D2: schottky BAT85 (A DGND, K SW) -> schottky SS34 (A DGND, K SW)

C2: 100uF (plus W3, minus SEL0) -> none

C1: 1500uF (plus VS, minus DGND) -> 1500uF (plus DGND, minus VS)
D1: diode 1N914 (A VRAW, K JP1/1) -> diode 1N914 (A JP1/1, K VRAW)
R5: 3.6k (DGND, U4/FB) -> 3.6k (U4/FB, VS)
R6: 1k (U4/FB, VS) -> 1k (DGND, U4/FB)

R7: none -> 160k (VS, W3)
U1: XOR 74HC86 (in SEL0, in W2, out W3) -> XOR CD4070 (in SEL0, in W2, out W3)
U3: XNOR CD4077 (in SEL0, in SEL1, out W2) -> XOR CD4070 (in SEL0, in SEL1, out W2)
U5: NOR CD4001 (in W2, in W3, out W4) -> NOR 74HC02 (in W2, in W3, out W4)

▬▬▬▬▬▬

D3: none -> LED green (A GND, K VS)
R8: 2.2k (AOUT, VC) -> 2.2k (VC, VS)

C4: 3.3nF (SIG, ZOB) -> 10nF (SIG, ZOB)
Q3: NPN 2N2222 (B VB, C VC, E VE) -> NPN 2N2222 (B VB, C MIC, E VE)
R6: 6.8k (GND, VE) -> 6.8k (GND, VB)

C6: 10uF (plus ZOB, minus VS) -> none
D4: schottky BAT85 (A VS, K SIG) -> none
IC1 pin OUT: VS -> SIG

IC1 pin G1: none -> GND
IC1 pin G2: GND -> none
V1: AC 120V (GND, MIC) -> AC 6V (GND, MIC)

▬▬▬▬▬▬

- About this task -
Copy range, inclusive: the line holding "C1: 1500uF (plus" to the line holding "U5: NOR CD4001". Reproduce exactly those lines of the records above and no others.

- Written response -
C1: 1500uF (plus VS, minus DGND) -> 1500uF (plus DGND, minus VS)
D1: diode 1N914 (A VRAW, K JP1/1) -> diode 1N914 (A JP1/1, K VRAW)
R5: 3.6k (DGND, U4/FB) -> 3.6k (U4/FB, VS)
R6: 1k (U4/FB, VS) -> 1k (DGND, U4/FB)

R7: none -> 160k (VS, W3)
U1: XOR 74HC86 (in SEL0, in W2, out W3) -> XOR CD4070 (in SEL0, in W2, out W3)
U3: XNOR CD4077 (in SEL0, in SEL1, out W2) -> XOR CD4070 (in SEL0, in SEL1, out W2)
U5: NOR CD4001 (in W2, in W3, out W4) -> NOR 74HC02 (in W2, in W3, out W4)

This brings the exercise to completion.